AIM OF THE EXERCISE — Produce exactly the lines starting at the one containing "black dumbbell [496,338,567,422] -> none" and ending at the last line of the material, with nothing added.

------------

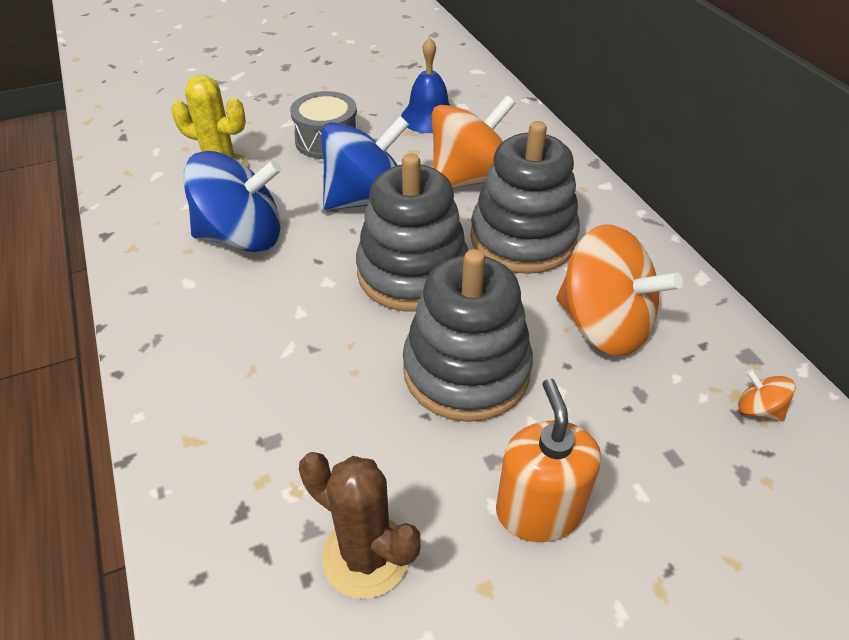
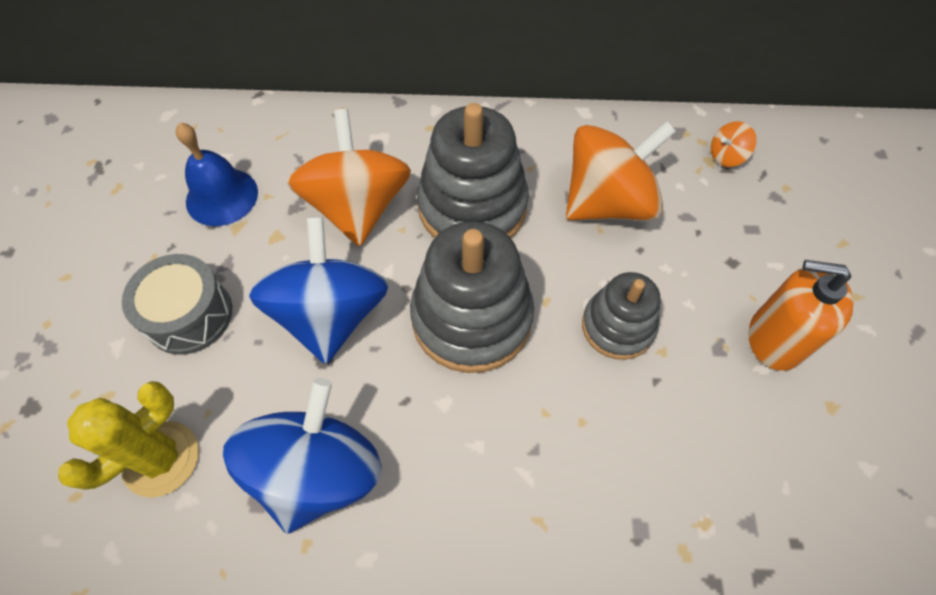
camera: 65 degrees left, 15 degrees up
brown cactus [299,452,420,599] -> none
grey stacking toy [403,249,533,422] -> grey stacking toy [582,272,661,360], size x0.60

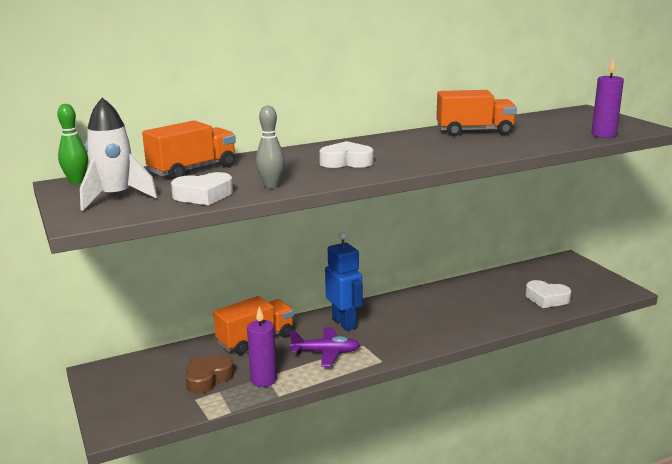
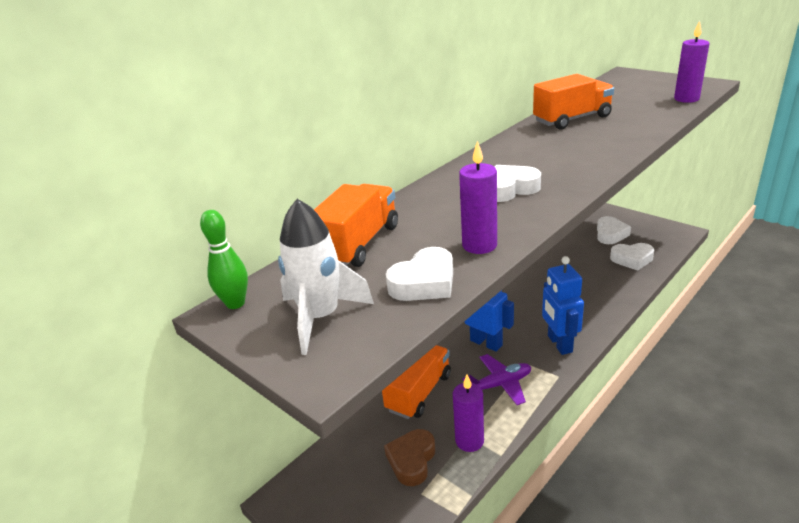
camera: 20 degrees left, 10 degrees up
grey bowling pin [256,105,285,188] -> purple candle [459,141,497,254]
none -> blue robot [542,256,584,355]
none -> white heart [597,216,631,244]

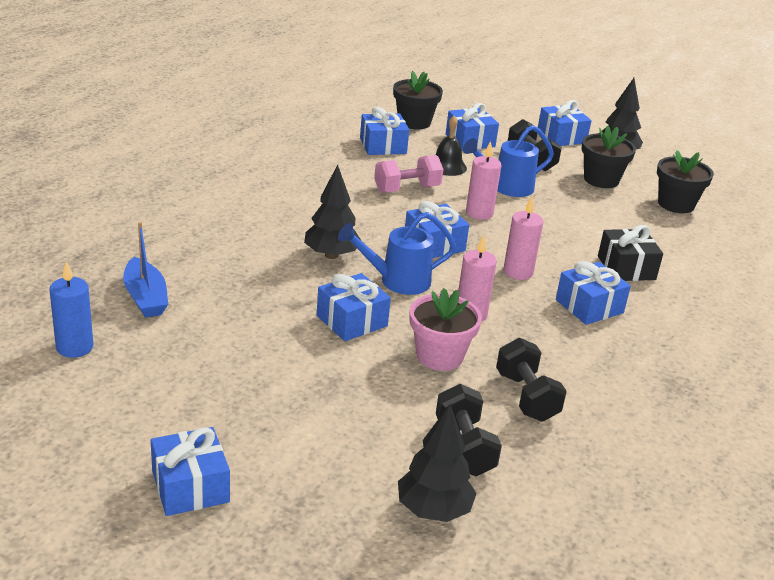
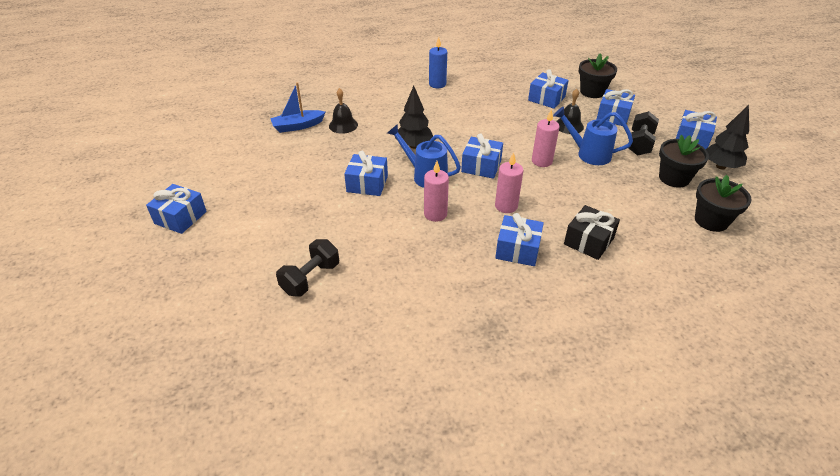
camera: 50 degrees right, 10 degrees up
blue candle [49,261,93,358] -> blue candle moved to [429,37,447,88]
blue boat [123,222,168,318] -> blue boat turned 45 degrees clockwise [270,82,326,133]
pink dumbbell [374,155,443,193] -> none
black tree [398,404,477,522] -> none
pink flower pot [410,288,482,371] -> none
black dumbbell [496,338,567,422] -> none
none -> black bell [329,88,358,134]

------------

WRITTEN REPLY —
black dumbbell [496,338,567,422] -> none
none -> black bell [329,88,358,134]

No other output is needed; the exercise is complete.